__Short task__
Pull out every line of the records that contains the string "acciaccatura".

__Records for the task__
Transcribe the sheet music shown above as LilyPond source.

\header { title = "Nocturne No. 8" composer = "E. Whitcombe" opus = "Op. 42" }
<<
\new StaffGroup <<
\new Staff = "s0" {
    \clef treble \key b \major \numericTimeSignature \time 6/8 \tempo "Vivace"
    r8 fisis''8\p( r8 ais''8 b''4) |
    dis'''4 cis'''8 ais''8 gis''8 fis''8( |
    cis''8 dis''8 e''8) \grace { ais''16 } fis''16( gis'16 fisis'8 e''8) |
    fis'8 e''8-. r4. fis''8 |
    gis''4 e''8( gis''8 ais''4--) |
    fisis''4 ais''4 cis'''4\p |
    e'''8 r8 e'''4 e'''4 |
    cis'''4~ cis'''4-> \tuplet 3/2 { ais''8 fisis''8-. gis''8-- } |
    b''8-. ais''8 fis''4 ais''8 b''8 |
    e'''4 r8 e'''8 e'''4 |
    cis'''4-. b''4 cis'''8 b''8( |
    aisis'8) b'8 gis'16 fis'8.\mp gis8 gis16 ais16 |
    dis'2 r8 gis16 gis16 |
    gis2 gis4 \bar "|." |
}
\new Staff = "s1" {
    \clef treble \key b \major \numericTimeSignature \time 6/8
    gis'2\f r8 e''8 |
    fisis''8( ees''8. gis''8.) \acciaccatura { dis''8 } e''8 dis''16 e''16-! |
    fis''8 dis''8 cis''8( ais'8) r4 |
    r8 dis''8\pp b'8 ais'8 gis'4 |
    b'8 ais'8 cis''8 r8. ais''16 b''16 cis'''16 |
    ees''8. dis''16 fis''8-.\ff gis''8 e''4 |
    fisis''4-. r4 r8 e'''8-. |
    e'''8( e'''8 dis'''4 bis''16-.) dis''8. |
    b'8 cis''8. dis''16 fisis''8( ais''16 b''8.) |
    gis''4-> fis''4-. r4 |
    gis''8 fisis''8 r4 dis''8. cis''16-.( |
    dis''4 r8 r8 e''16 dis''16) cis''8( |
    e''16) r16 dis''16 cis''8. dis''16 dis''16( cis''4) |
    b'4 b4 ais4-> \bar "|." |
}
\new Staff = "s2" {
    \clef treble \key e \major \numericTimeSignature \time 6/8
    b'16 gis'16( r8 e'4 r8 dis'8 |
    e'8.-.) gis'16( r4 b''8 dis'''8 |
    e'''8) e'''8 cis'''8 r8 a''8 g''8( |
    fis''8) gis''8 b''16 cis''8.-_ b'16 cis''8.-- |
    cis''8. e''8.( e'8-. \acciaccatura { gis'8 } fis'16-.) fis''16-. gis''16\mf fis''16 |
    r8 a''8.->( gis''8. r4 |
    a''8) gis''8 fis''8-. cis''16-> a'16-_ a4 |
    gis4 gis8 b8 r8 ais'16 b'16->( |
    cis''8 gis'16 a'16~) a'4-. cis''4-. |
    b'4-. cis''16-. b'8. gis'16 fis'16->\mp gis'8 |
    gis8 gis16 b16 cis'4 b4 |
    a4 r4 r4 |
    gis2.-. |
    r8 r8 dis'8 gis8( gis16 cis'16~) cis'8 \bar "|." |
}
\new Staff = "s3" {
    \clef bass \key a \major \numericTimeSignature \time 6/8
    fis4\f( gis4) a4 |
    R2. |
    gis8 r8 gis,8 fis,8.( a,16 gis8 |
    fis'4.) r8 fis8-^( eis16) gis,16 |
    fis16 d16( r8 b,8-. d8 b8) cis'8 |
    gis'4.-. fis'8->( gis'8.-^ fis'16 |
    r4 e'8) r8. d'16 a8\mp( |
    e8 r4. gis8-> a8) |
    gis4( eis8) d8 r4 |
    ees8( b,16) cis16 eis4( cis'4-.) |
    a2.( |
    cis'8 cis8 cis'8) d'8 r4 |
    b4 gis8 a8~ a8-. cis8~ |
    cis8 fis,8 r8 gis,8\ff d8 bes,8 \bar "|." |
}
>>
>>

__The reply__
    fisis''8( ees''8. gis''8.) \acciaccatura { dis''8 } e''8 dis''16 e''16-! |
    cis''8. e''8.( e'8-. \acciaccatura { gis'8 } fis'16-.) fis''16-. gis''16\mf fis''16 |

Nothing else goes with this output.